---------- SOURCE RECORDS

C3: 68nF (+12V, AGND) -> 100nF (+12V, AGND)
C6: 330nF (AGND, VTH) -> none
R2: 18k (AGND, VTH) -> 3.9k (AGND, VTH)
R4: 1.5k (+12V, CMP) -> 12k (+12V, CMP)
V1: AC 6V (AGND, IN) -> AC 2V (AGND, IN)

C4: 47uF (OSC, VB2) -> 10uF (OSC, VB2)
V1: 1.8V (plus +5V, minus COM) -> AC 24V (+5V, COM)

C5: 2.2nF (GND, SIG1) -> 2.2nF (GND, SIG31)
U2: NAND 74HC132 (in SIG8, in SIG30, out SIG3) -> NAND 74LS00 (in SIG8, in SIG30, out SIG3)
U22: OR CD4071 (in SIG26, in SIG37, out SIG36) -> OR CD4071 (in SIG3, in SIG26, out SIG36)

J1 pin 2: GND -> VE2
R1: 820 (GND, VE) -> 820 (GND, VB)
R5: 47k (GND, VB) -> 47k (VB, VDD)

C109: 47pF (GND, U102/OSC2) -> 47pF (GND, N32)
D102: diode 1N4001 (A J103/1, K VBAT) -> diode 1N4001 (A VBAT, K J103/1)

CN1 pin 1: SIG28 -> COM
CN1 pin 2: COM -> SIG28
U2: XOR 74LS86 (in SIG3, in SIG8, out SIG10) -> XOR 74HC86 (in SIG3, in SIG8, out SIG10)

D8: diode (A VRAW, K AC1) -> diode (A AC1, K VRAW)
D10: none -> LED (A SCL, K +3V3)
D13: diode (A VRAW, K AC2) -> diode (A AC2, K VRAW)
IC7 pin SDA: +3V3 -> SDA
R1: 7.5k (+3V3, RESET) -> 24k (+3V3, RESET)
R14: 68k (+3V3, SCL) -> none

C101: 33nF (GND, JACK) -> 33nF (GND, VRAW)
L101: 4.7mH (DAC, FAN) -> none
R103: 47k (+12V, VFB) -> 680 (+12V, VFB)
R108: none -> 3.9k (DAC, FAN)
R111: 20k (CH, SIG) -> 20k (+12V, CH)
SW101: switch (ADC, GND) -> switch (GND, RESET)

--------------------

### EXERCISE
Look through the lines above and collect those with the word "RESET".

### FINISHED TASK
R1: 7.5k (+3V3, RESET) -> 24k (+3V3, RESET)
SW101: switch (ADC, GND) -> switch (GND, RESET)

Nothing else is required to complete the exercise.